[Dataset records]
☆ ☆ ☆

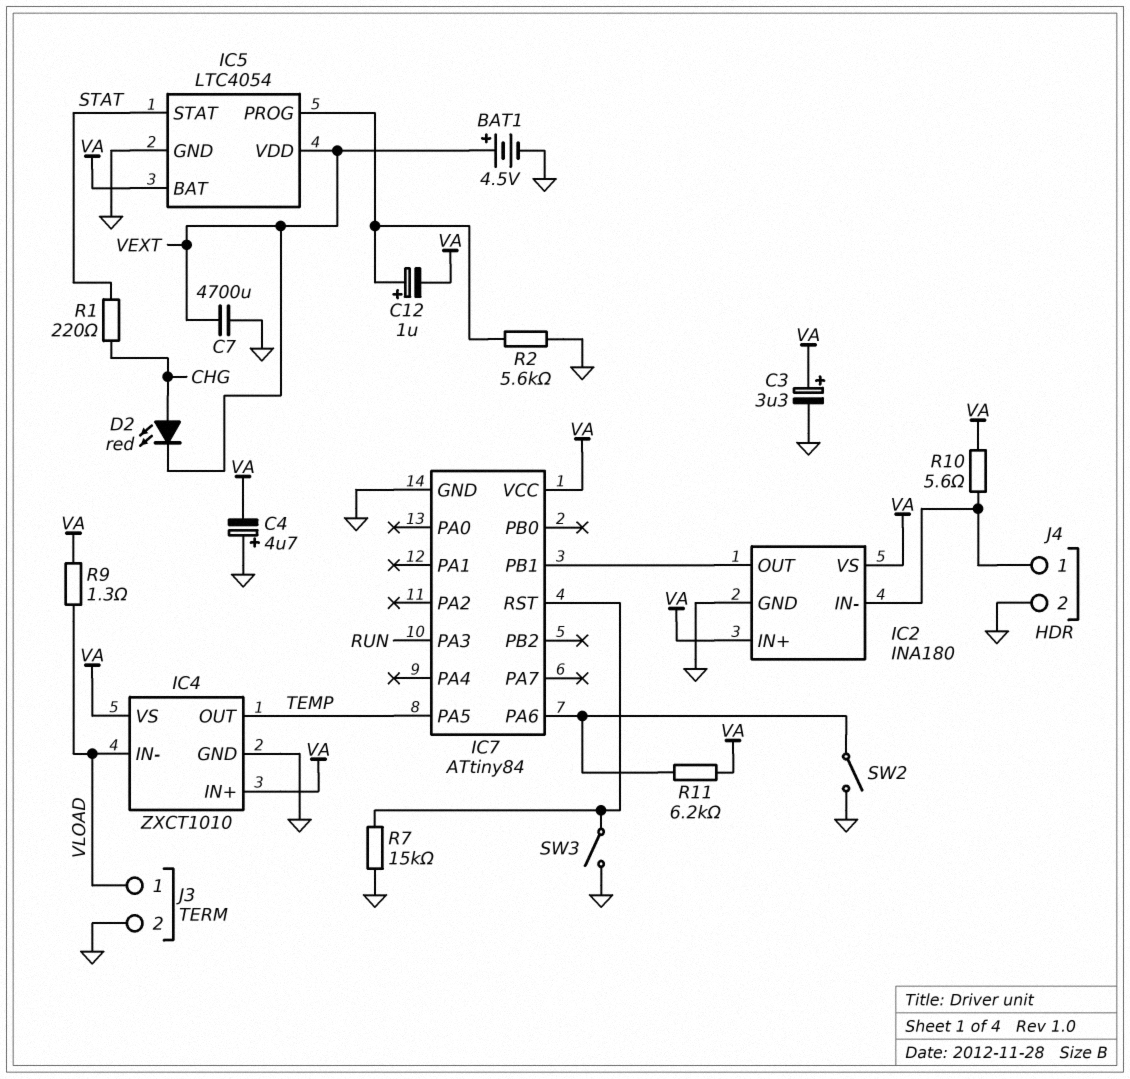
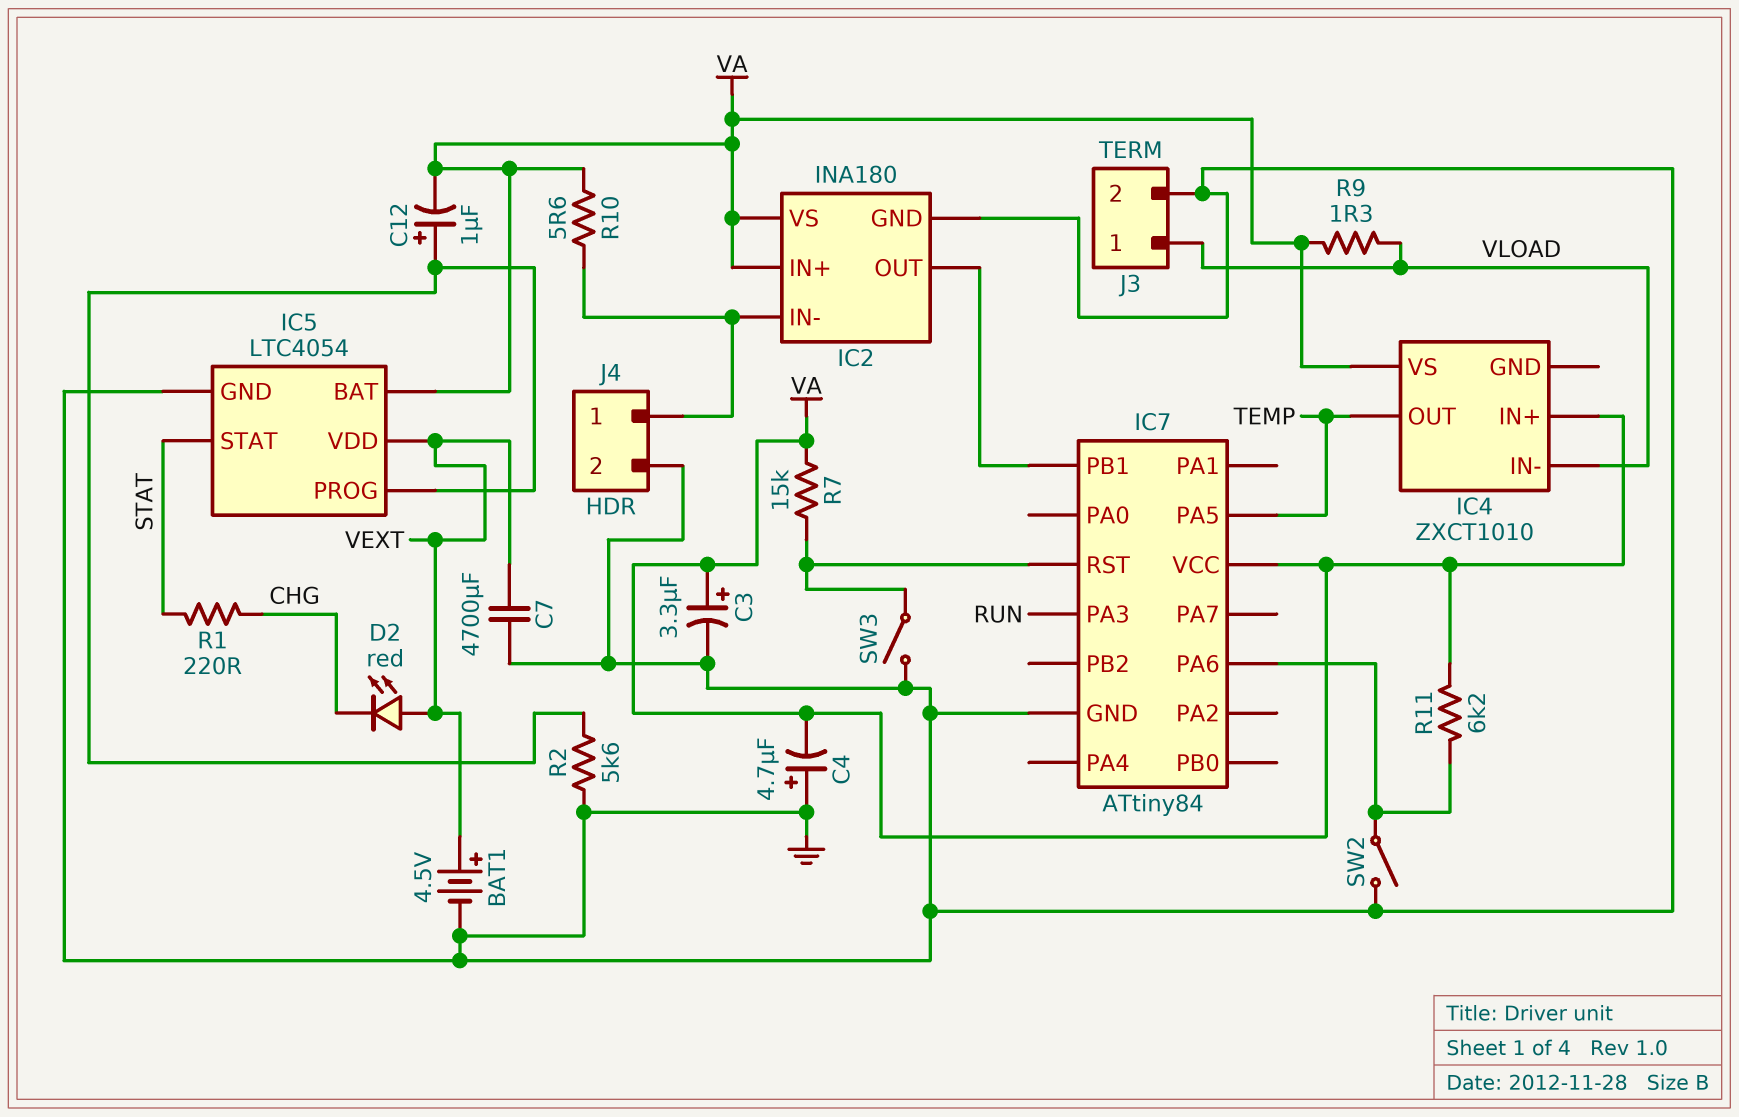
D2: LED red (A CHG, K VEXT) -> LED red (A VEXT, K CHG)
IC4 pin GND: GND -> none
R7: 15k (GND, IC7/RST) -> 15k (IC7/RST, VA)

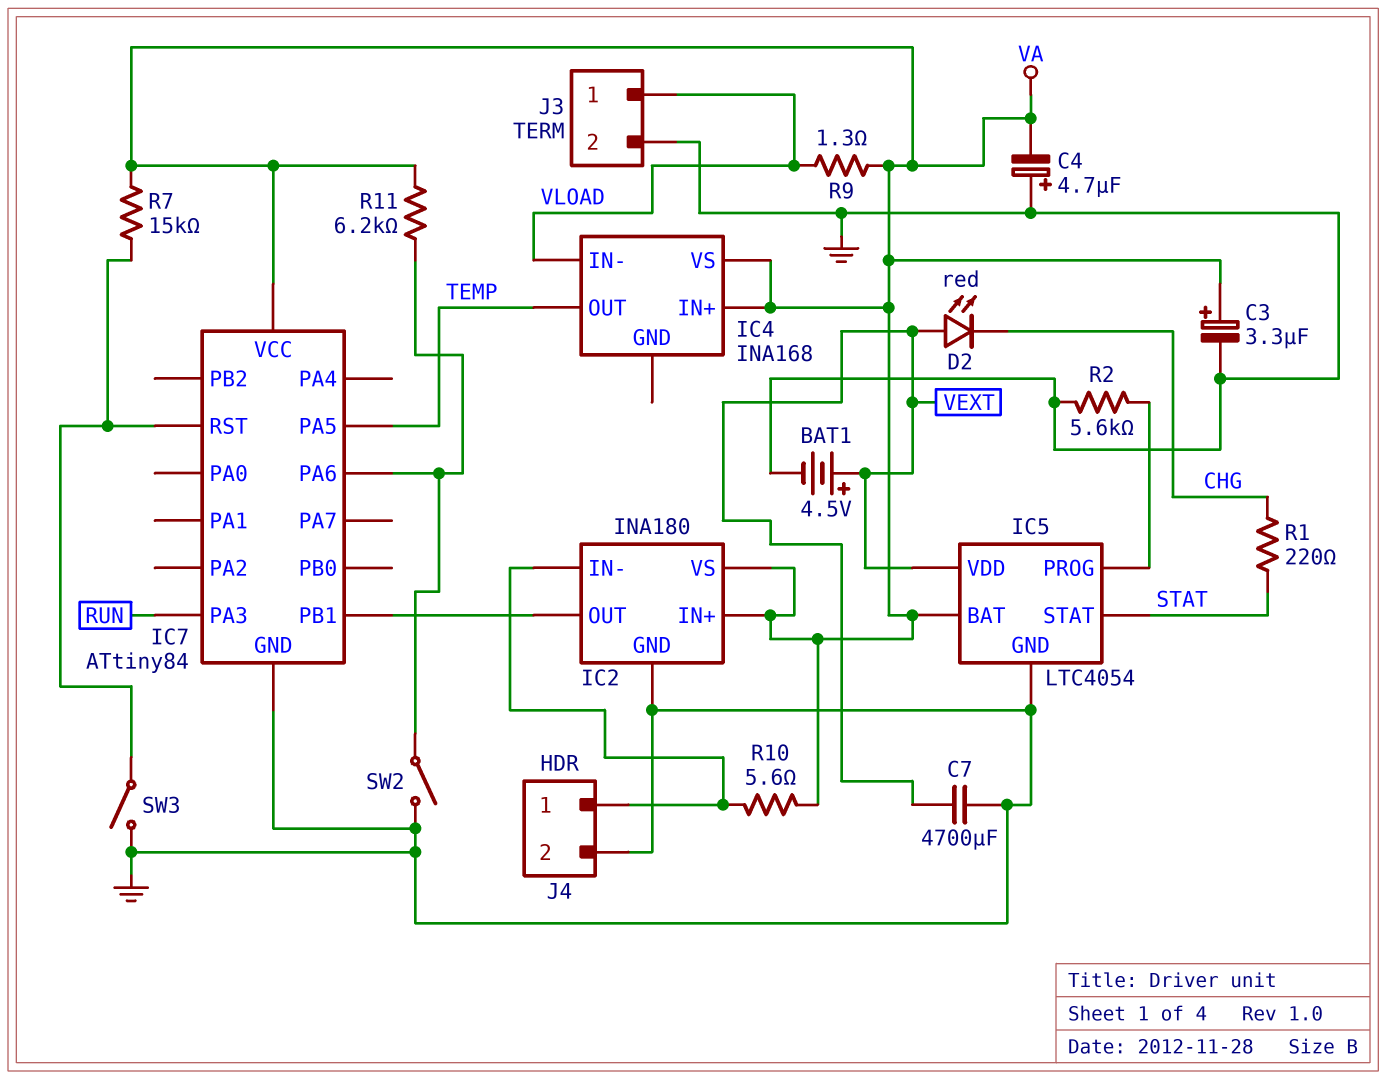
C12: 1uF (plus IC5/PROG, minus VA) -> none
IC4: ZXCT1010 -> INA168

☆ ☆ ☆

**What you will do**
In the copy, include all records verbatim but no images.

**Reply to the exercise**
D2: LED red (A CHG, K VEXT) -> LED red (A VEXT, K CHG)
IC4 pin GND: GND -> none
R7: 15k (GND, IC7/RST) -> 15k (IC7/RST, VA)

C12: 1uF (plus IC5/PROG, minus VA) -> none
IC4: ZXCT1010 -> INA168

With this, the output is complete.